Data extracts »
---------------

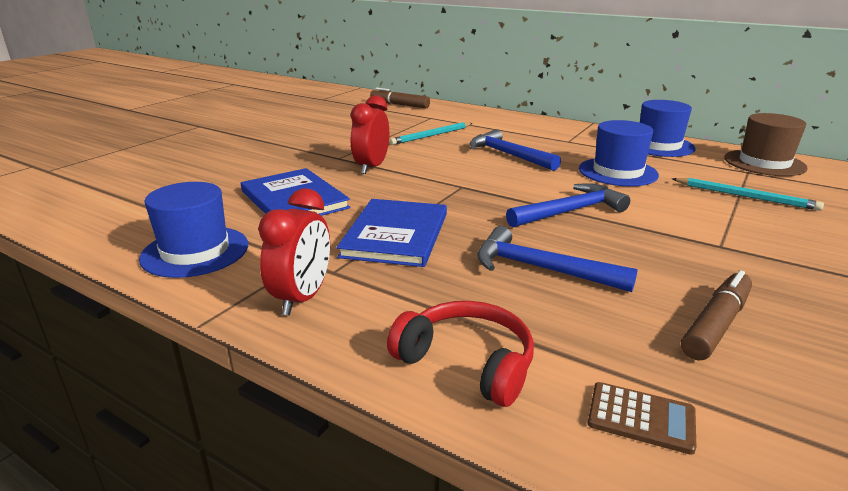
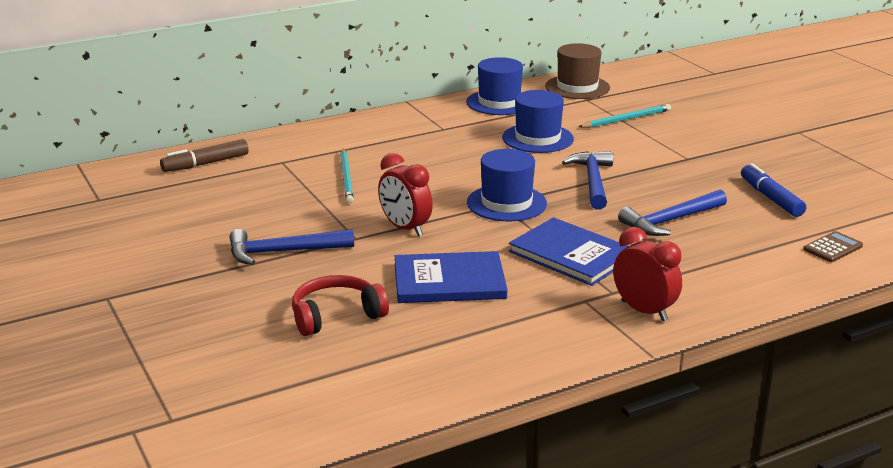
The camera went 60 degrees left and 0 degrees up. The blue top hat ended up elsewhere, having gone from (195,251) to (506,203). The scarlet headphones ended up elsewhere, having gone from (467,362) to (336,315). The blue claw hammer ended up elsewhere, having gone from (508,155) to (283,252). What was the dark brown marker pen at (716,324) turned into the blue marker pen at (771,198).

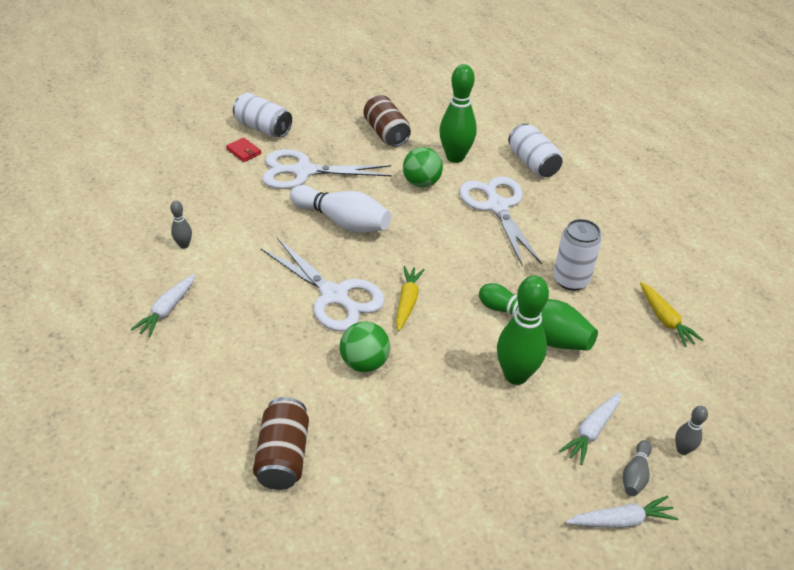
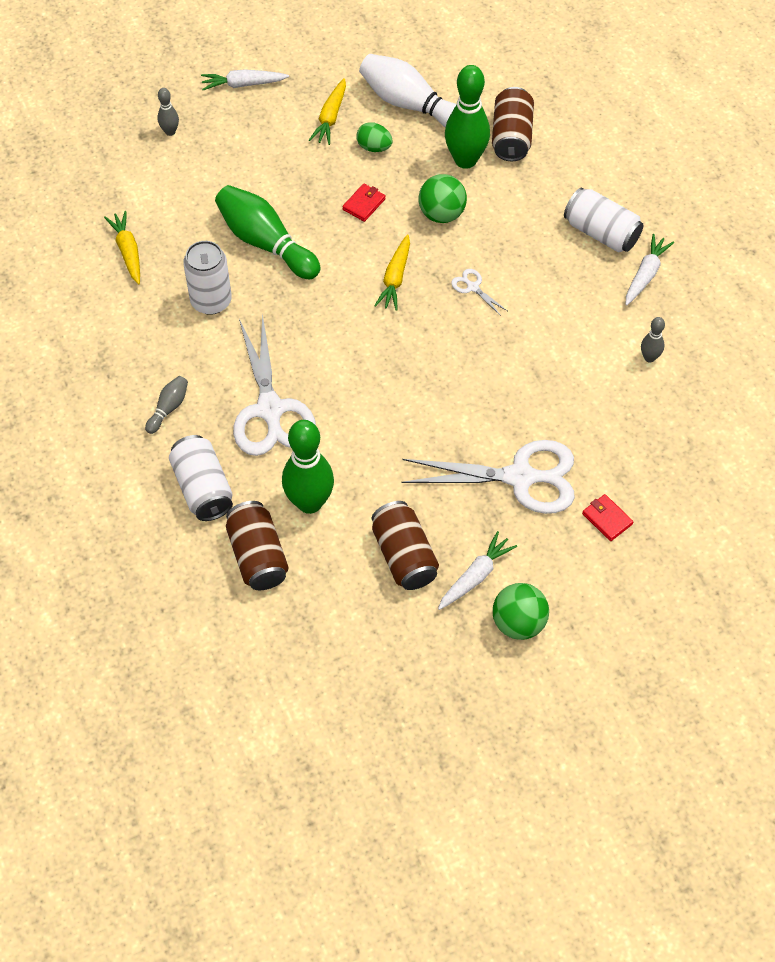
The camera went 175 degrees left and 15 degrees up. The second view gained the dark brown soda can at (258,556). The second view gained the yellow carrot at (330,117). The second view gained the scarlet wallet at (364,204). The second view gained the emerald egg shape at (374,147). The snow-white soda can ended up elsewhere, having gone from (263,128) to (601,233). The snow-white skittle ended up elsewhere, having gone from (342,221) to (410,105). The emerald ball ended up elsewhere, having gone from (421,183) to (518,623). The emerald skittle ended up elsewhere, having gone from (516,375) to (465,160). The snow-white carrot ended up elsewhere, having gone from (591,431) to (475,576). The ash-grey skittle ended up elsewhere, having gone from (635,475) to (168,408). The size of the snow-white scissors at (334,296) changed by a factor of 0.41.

---------------

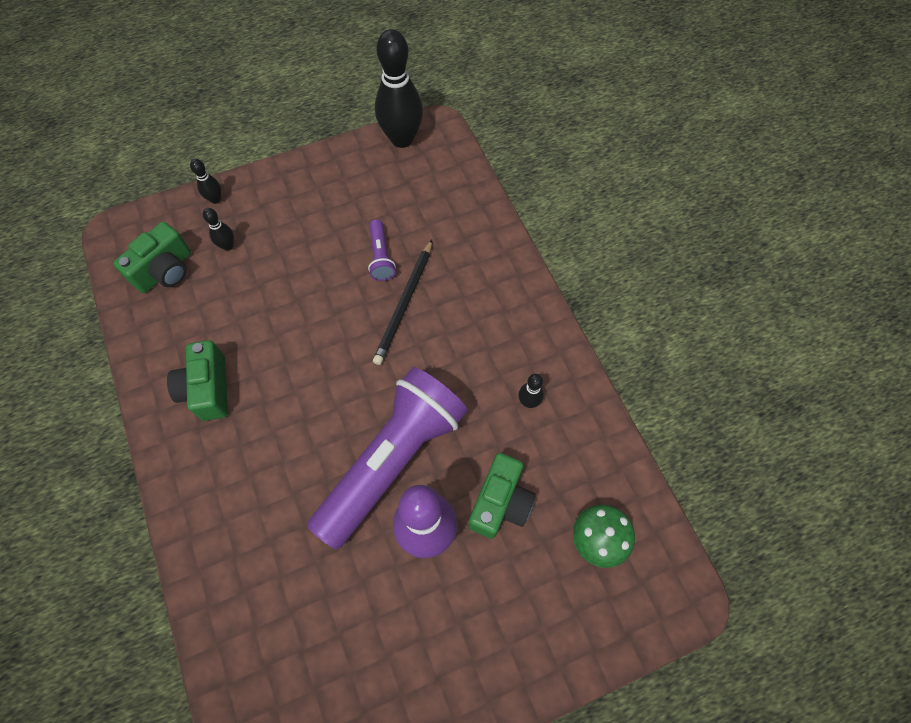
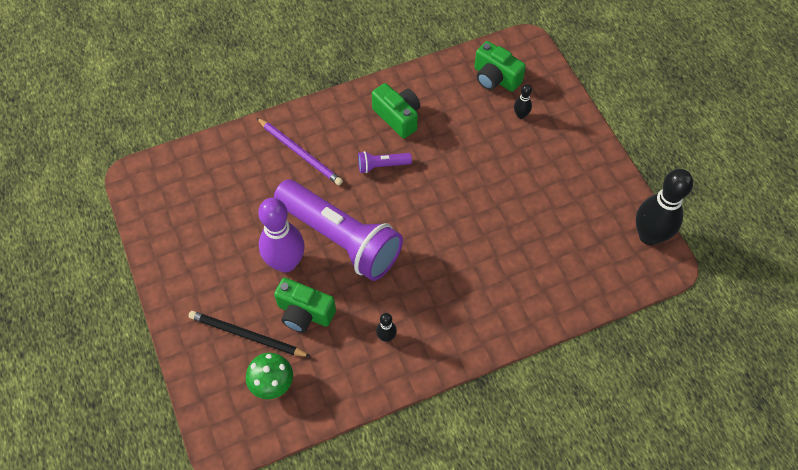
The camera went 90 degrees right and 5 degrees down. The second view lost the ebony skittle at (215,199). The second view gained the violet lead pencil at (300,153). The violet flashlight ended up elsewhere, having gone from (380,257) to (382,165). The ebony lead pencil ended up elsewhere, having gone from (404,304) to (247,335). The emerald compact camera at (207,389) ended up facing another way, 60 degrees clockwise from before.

---------------

Work task » From the data above, gather every line that includes the word "scarlet".

Solution for this problem »
The camera went 60 degrees left and 0 degrees up. The blue top hat ended up elsewhere, having gone from (195,251) to (506,203). The scarlet headphones ended up elsewhere, having gone from (467,362) to (336,315). The blue claw hammer ended up elsewhere, having gone from (508,155) to (283,252). What was the dark brown marker pen at (716,324) turned into the blue marker pen at (771,198).
The camera went 175 degrees left and 15 degrees up. The second view gained the dark brown soda can at (258,556). The second view gained the yellow carrot at (330,117). The second view gained the scarlet wallet at (364,204). The second view gained the emerald egg shape at (374,147). The snow-white soda can ended up elsewhere, having gone from (263,128) to (601,233). The snow-white skittle ended up elsewhere, having gone from (342,221) to (410,105). The emerald ball ended up elsewhere, having gone from (421,183) to (518,623). The emerald skittle ended up elsewhere, having gone from (516,375) to (465,160). The snow-white carrot ended up elsewhere, having gone from (591,431) to (475,576). The ash-grey skittle ended up elsewhere, having gone from (635,475) to (168,408). The size of the snow-white scissors at (334,296) changed by a factor of 0.41.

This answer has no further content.